What you will do: Look below for the line containing "R110: none -> 75k (GND, N002)", then write out that line and every line after it to the end, exactly, minus the pictures.
-------------------------
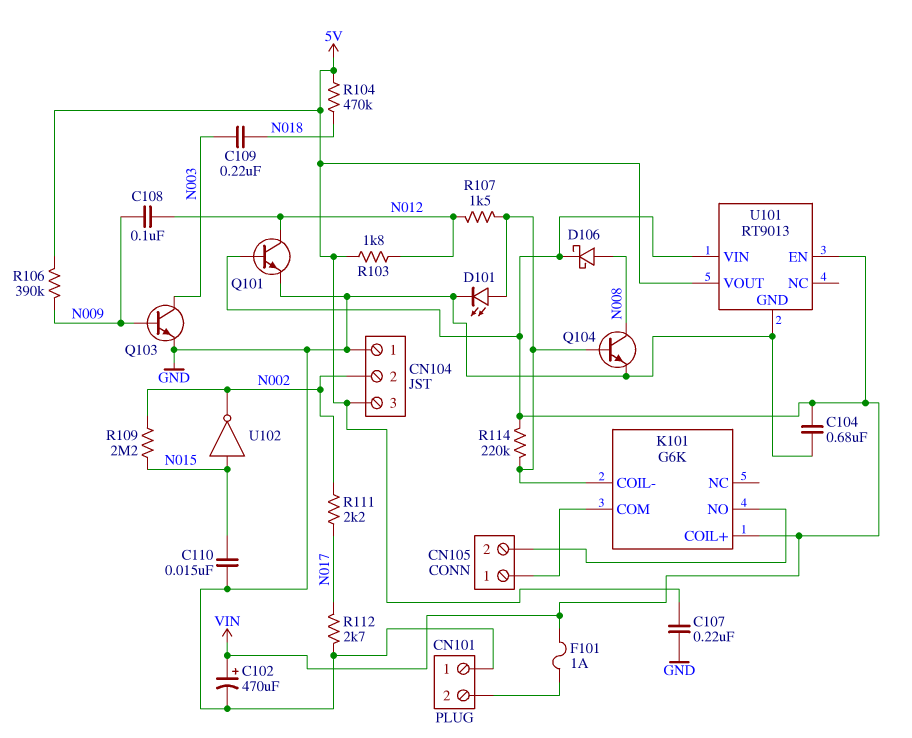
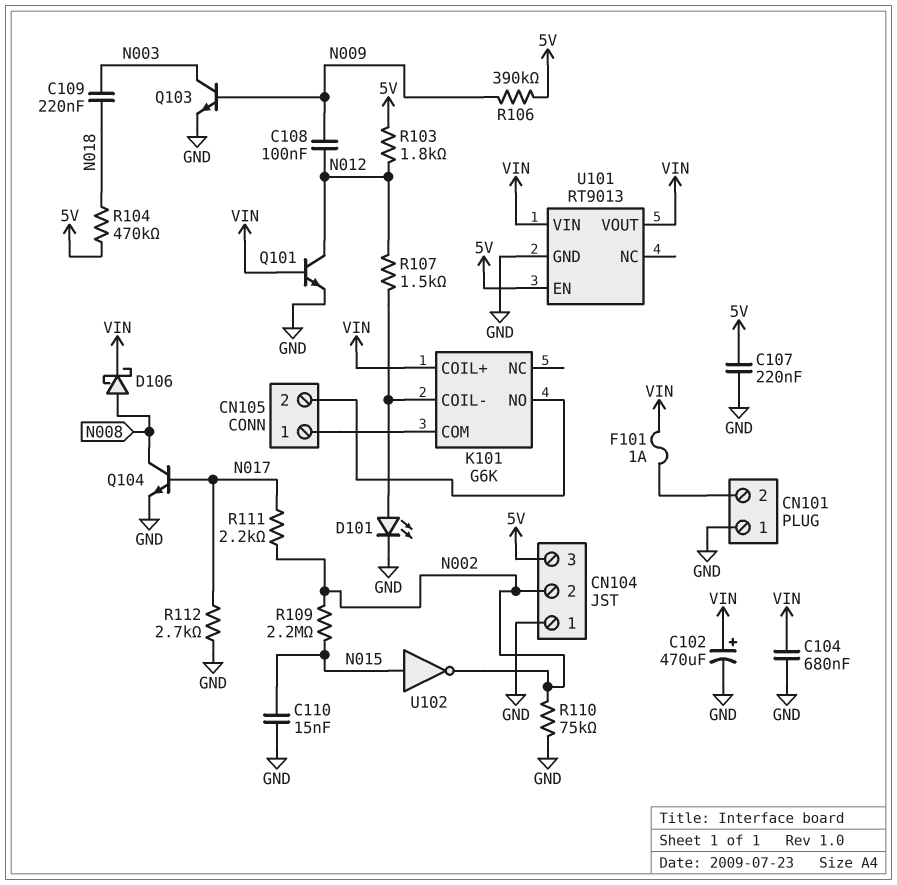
Q104: NPN (B K101/COIL-, C N008, E GND) -> NPN (B N017, C N008, E GND)
R110: none -> 75k (GND, N002)
R114: 220k (K101/COIL-, VIN) -> none
U101 pin EN: VIN -> 5V
U101 pin VOUT: 5V -> VIN

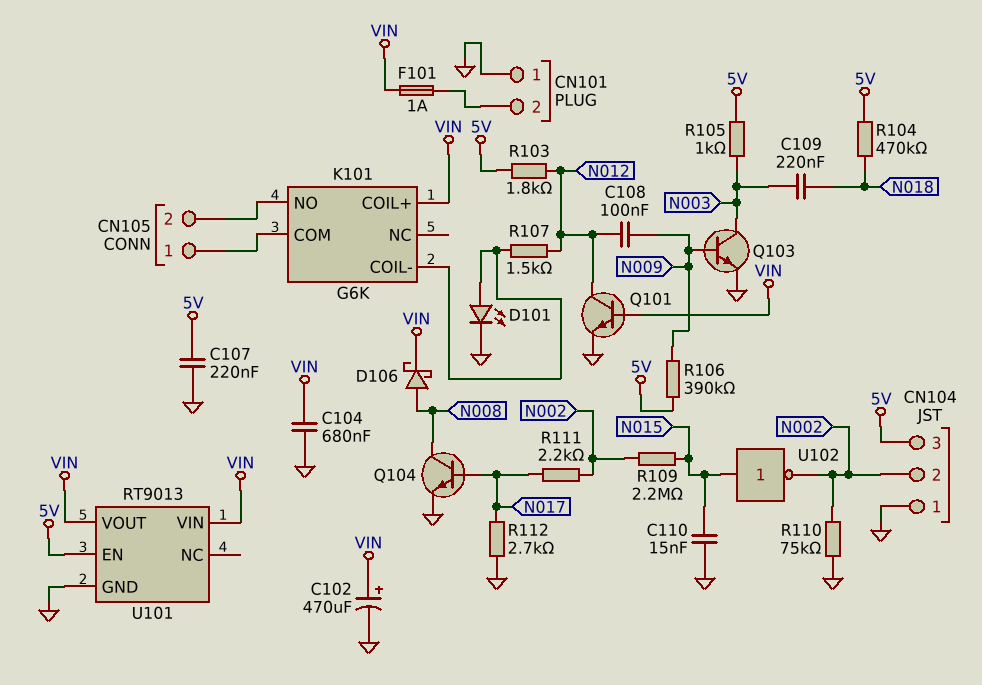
R105: none -> 1k (5V, N003)

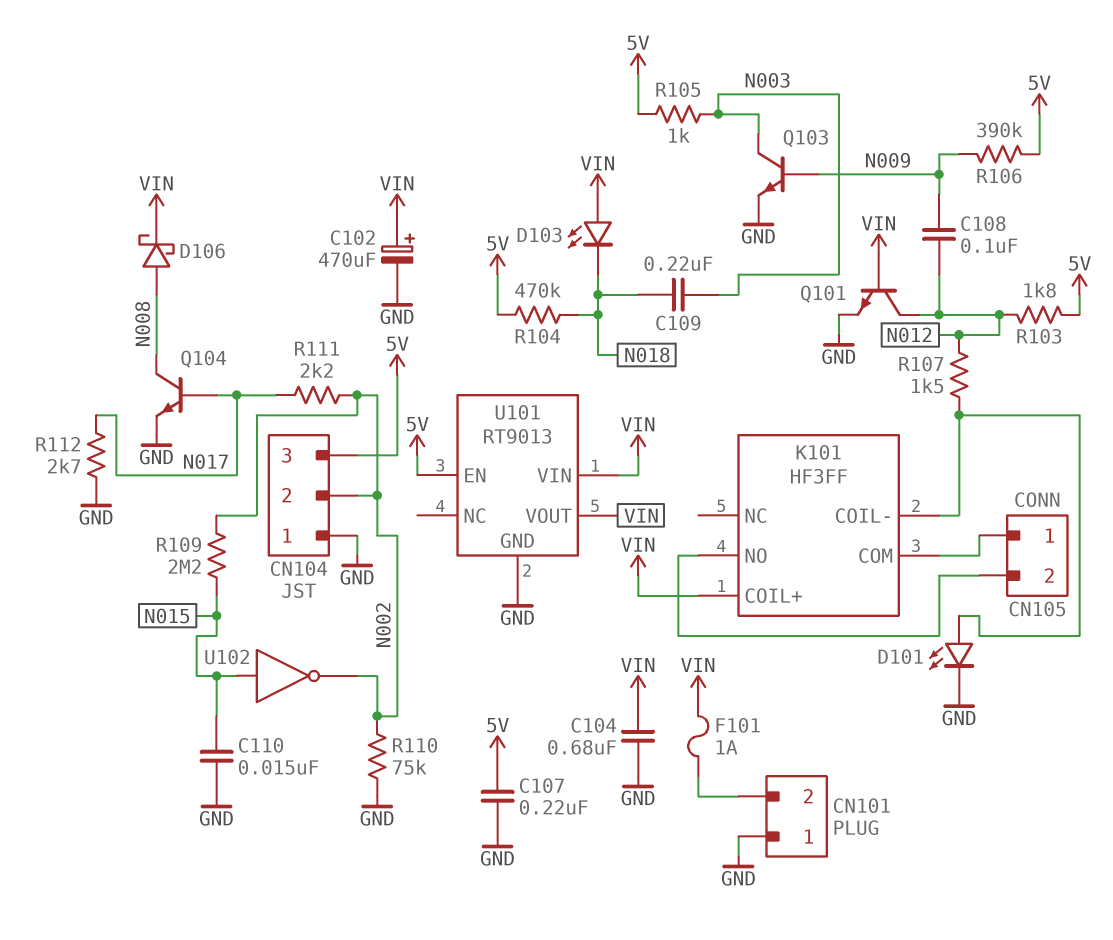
D103: none -> LED (A VIN, K N018)
K101: G6K -> HF3FF

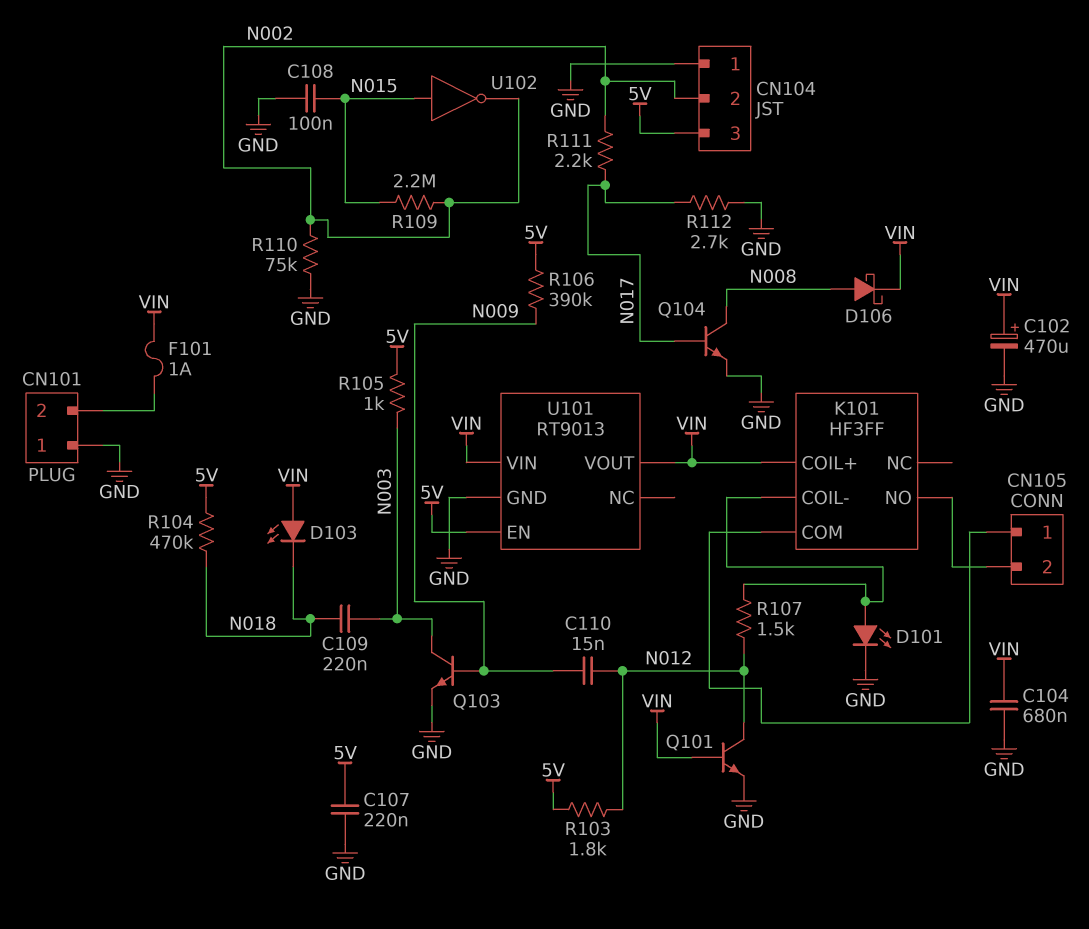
C108: 100nF (N009, N012) -> 100nF (GND, N015)
C110: 15nF (GND, N015) -> 15nF (N009, N012)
-------------------------
Task response:
R110: none -> 75k (GND, N002)
R114: 220k (K101/COIL-, VIN) -> none
U101 pin EN: VIN -> 5V
U101 pin VOUT: 5V -> VIN

R105: none -> 1k (5V, N003)

D103: none -> LED (A VIN, K N018)
K101: G6K -> HF3FF

C108: 100nF (N009, N012) -> 100nF (GND, N015)
C110: 15nF (GND, N015) -> 15nF (N009, N012)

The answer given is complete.